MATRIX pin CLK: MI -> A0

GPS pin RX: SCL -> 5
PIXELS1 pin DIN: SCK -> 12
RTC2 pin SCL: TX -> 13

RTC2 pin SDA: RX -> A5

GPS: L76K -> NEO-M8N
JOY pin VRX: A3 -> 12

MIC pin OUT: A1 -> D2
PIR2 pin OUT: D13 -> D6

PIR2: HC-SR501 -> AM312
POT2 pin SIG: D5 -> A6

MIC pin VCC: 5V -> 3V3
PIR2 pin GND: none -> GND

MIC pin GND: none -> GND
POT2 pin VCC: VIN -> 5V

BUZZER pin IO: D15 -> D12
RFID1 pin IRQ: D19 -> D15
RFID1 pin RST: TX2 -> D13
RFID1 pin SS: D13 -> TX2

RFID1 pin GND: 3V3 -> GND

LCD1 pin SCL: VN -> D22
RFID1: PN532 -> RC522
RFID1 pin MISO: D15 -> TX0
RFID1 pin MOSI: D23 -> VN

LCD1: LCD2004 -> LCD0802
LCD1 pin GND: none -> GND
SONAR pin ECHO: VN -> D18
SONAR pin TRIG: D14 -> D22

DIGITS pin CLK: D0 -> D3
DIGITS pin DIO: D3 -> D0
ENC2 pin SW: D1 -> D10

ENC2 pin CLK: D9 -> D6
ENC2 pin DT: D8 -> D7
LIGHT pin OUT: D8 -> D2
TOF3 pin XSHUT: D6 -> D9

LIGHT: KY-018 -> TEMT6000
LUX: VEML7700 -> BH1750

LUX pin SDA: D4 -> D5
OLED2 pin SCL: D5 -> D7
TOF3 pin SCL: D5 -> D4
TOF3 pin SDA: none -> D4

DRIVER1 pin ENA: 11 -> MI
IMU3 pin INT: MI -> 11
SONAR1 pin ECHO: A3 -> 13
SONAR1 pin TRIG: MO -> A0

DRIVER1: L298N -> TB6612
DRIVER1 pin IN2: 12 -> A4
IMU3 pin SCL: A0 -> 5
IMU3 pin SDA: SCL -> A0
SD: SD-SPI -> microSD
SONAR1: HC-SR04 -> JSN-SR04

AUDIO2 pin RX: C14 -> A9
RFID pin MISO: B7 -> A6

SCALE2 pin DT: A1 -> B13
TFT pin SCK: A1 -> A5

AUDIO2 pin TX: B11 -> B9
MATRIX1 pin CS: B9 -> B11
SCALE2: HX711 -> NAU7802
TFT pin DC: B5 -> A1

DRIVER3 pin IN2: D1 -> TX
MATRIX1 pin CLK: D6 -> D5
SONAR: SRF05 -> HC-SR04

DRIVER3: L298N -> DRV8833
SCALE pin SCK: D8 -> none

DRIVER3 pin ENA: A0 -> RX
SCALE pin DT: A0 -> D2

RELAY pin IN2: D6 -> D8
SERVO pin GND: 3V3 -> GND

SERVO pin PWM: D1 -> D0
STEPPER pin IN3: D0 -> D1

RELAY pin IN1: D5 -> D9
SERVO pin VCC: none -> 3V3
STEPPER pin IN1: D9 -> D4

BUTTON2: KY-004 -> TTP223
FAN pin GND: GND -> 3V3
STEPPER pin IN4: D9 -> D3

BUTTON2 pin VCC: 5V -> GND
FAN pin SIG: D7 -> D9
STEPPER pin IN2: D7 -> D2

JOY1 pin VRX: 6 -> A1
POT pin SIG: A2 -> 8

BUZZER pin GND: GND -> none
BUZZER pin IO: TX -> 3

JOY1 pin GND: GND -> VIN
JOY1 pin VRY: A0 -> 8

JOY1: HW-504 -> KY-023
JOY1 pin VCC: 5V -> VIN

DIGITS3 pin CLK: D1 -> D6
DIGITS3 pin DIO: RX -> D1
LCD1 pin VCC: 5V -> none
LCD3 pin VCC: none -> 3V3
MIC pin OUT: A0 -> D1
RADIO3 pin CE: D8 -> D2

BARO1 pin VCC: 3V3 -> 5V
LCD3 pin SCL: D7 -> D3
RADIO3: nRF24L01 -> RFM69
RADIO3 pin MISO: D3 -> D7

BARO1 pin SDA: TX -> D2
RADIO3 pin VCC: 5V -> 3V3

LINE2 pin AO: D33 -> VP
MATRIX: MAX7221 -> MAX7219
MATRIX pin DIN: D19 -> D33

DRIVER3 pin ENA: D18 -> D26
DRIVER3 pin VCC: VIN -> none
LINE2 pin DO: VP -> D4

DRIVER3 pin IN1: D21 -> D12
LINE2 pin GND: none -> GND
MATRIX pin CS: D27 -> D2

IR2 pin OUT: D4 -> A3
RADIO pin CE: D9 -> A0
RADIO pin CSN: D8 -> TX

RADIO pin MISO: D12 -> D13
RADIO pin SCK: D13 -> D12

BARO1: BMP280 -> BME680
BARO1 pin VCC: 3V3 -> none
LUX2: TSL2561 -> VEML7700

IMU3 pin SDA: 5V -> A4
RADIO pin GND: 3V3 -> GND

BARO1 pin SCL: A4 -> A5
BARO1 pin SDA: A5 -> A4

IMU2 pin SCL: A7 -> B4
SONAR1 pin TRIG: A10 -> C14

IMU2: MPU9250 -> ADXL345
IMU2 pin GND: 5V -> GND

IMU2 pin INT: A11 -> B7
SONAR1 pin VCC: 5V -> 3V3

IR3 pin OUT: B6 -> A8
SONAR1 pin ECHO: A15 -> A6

=== What to do ===
Line by line, transcribe all of the records exactly.

=== Task answer ===
MATRIX pin CLK: MI -> A0

GPS pin RX: SCL -> 5
PIXELS1 pin DIN: SCK -> 12
RTC2 pin SCL: TX -> 13

RTC2 pin SDA: RX -> A5

GPS: L76K -> NEO-M8N
JOY pin VRX: A3 -> 12

MIC pin OUT: A1 -> D2
PIR2 pin OUT: D13 -> D6

PIR2: HC-SR501 -> AM312
POT2 pin SIG: D5 -> A6

MIC pin VCC: 5V -> 3V3
PIR2 pin GND: none -> GND

MIC pin GND: none -> GND
POT2 pin VCC: VIN -> 5V

BUZZER pin IO: D15 -> D12
RFID1 pin IRQ: D19 -> D15
RFID1 pin RST: TX2 -> D13
RFID1 pin SS: D13 -> TX2

RFID1 pin GND: 3V3 -> GND

LCD1 pin SCL: VN -> D22
RFID1: PN532 -> RC522
RFID1 pin MISO: D15 -> TX0
RFID1 pin MOSI: D23 -> VN

LCD1: LCD2004 -> LCD0802
LCD1 pin GND: none -> GND
SONAR pin ECHO: VN -> D18
SONAR pin TRIG: D14 -> D22

DIGITS pin CLK: D0 -> D3
DIGITS pin DIO: D3 -> D0
ENC2 pin SW: D1 -> D10

ENC2 pin CLK: D9 -> D6
ENC2 pin DT: D8 -> D7
LIGHT pin OUT: D8 -> D2
TOF3 pin XSHUT: D6 -> D9

LIGHT: KY-018 -> TEMT6000
LUX: VEML7700 -> BH1750

LUX pin SDA: D4 -> D5
OLED2 pin SCL: D5 -> D7
TOF3 pin SCL: D5 -> D4
TOF3 pin SDA: none -> D4

DRIVER1 pin ENA: 11 -> MI
IMU3 pin INT: MI -> 11
SONAR1 pin ECHO: A3 -> 13
SONAR1 pin TRIG: MO -> A0

DRIVER1: L298N -> TB6612
DRIVER1 pin IN2: 12 -> A4
IMU3 pin SCL: A0 -> 5
IMU3 pin SDA: SCL -> A0
SD: SD-SPI -> microSD
SONAR1: HC-SR04 -> JSN-SR04

AUDIO2 pin RX: C14 -> A9
RFID pin MISO: B7 -> A6

SCALE2 pin DT: A1 -> B13
TFT pin SCK: A1 -> A5

AUDIO2 pin TX: B11 -> B9
MATRIX1 pin CS: B9 -> B11
SCALE2: HX711 -> NAU7802
TFT pin DC: B5 -> A1

DRIVER3 pin IN2: D1 -> TX
MATRIX1 pin CLK: D6 -> D5
SONAR: SRF05 -> HC-SR04

DRIVER3: L298N -> DRV8833
SCALE pin SCK: D8 -> none

DRIVER3 pin ENA: A0 -> RX
SCALE pin DT: A0 -> D2

RELAY pin IN2: D6 -> D8
SERVO pin GND: 3V3 -> GND

SERVO pin PWM: D1 -> D0
STEPPER pin IN3: D0 -> D1

RELAY pin IN1: D5 -> D9
SERVO pin VCC: none -> 3V3
STEPPER pin IN1: D9 -> D4

BUTTON2: KY-004 -> TTP223
FAN pin GND: GND -> 3V3
STEPPER pin IN4: D9 -> D3

BUTTON2 pin VCC: 5V -> GND
FAN pin SIG: D7 -> D9
STEPPER pin IN2: D7 -> D2

JOY1 pin VRX: 6 -> A1
POT pin SIG: A2 -> 8

BUZZER pin GND: GND -> none
BUZZER pin IO: TX -> 3

JOY1 pin GND: GND -> VIN
JOY1 pin VRY: A0 -> 8

JOY1: HW-504 -> KY-023
JOY1 pin VCC: 5V -> VIN

DIGITS3 pin CLK: D1 -> D6
DIGITS3 pin DIO: RX -> D1
LCD1 pin VCC: 5V -> none
LCD3 pin VCC: none -> 3V3
MIC pin OUT: A0 -> D1
RADIO3 pin CE: D8 -> D2

BARO1 pin VCC: 3V3 -> 5V
LCD3 pin SCL: D7 -> D3
RADIO3: nRF24L01 -> RFM69
RADIO3 pin MISO: D3 -> D7

BARO1 pin SDA: TX -> D2
RADIO3 pin VCC: 5V -> 3V3

LINE2 pin AO: D33 -> VP
MATRIX: MAX7221 -> MAX7219
MATRIX pin DIN: D19 -> D33

DRIVER3 pin ENA: D18 -> D26
DRIVER3 pin VCC: VIN -> none
LINE2 pin DO: VP -> D4

DRIVER3 pin IN1: D21 -> D12
LINE2 pin GND: none -> GND
MATRIX pin CS: D27 -> D2

IR2 pin OUT: D4 -> A3
RADIO pin CE: D9 -> A0
RADIO pin CSN: D8 -> TX

RADIO pin MISO: D12 -> D13
RADIO pin SCK: D13 -> D12

BARO1: BMP280 -> BME680
BARO1 pin VCC: 3V3 -> none
LUX2: TSL2561 -> VEML7700

IMU3 pin SDA: 5V -> A4
RADIO pin GND: 3V3 -> GND

BARO1 pin SCL: A4 -> A5
BARO1 pin SDA: A5 -> A4

IMU2 pin SCL: A7 -> B4
SONAR1 pin TRIG: A10 -> C14

IMU2: MPU9250 -> ADXL345
IMU2 pin GND: 5V -> GND

IMU2 pin INT: A11 -> B7
SONAR1 pin VCC: 5V -> 3V3

IR3 pin OUT: B6 -> A8
SONAR1 pin ECHO: A15 -> A6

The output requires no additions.